▸ **Required action**: Write out the whole listing without a single alteration.

▸ **Given records**:

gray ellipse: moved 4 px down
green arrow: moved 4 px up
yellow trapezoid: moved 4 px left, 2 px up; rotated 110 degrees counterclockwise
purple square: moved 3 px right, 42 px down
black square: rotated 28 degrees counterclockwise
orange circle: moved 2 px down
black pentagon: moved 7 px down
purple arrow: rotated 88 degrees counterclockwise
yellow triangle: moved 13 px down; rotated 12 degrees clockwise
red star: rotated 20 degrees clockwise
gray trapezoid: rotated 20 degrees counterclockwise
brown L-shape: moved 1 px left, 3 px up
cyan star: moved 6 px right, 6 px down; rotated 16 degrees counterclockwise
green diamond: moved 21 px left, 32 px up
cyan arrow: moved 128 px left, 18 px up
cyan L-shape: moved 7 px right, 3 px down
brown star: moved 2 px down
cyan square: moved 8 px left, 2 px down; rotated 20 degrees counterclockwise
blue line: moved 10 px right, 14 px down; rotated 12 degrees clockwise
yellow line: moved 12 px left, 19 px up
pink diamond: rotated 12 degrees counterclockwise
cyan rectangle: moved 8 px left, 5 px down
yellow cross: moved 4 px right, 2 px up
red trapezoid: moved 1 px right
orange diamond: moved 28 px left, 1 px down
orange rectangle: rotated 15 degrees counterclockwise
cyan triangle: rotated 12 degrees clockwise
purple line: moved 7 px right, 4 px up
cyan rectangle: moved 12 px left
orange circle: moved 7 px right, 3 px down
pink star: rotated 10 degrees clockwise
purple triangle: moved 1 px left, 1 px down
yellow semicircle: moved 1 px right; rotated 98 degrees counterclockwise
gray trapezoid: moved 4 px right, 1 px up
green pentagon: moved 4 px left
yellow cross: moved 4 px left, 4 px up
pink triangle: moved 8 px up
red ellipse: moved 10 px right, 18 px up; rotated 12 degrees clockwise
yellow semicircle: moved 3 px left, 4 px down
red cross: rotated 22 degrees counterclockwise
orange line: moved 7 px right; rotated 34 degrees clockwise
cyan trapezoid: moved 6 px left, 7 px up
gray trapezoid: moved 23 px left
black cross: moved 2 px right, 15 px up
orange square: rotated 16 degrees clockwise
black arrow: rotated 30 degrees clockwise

▸ **Problem solution**:
gray ellipse: moved 4 px down
green arrow: moved 4 px up
yellow trapezoid: moved 4 px left, 2 px up; rotated 110 degrees counterclockwise
purple square: moved 3 px right, 42 px down
black square: rotated 28 degrees counterclockwise
orange circle: moved 2 px down
black pentagon: moved 7 px down
purple arrow: rotated 88 degrees counterclockwise
yellow triangle: moved 13 px down; rotated 12 degrees clockwise
red star: rotated 20 degrees clockwise
gray trapezoid: rotated 20 degrees counterclockwise
brown L-shape: moved 1 px left, 3 px up
cyan star: moved 6 px right, 6 px down; rotated 16 degrees counterclockwise
green diamond: moved 21 px left, 32 px up
cyan arrow: moved 128 px left, 18 px up
cyan L-shape: moved 7 px right, 3 px down
brown star: moved 2 px down
cyan square: moved 8 px left, 2 px down; rotated 20 degrees counterclockwise
blue line: moved 10 px right, 14 px down; rotated 12 degrees clockwise
yellow line: moved 12 px left, 19 px up
pink diamond: rotated 12 degrees counterclockwise
cyan rectangle: moved 8 px left, 5 px down
yellow cross: moved 4 px right, 2 px up
red trapezoid: moved 1 px right
orange diamond: moved 28 px left, 1 px down
orange rectangle: rotated 15 degrees counterclockwise
cyan triangle: rotated 12 degrees clockwise
purple line: moved 7 px right, 4 px up
cyan rectangle: moved 12 px left
orange circle: moved 7 px right, 3 px down
pink star: rotated 10 degrees clockwise
purple triangle: moved 1 px left, 1 px down
yellow semicircle: moved 1 px right; rotated 98 degrees counterclockwise
gray trapezoid: moved 4 px right, 1 px up
green pentagon: moved 4 px left
yellow cross: moved 4 px left, 4 px up
pink triangle: moved 8 px up
red ellipse: moved 10 px right, 18 px up; rotated 12 degrees clockwise
yellow semicircle: moved 3 px left, 4 px down
red cross: rotated 22 degrees counterclockwise
orange line: moved 7 px right; rotated 34 degrees clockwise
cyan trapezoid: moved 6 px left, 7 px up
gray trapezoid: moved 23 px left
black cross: moved 2 px right, 15 px up
orange square: rotated 16 degrees clockwise
black arrow: rotated 30 degrees clockwise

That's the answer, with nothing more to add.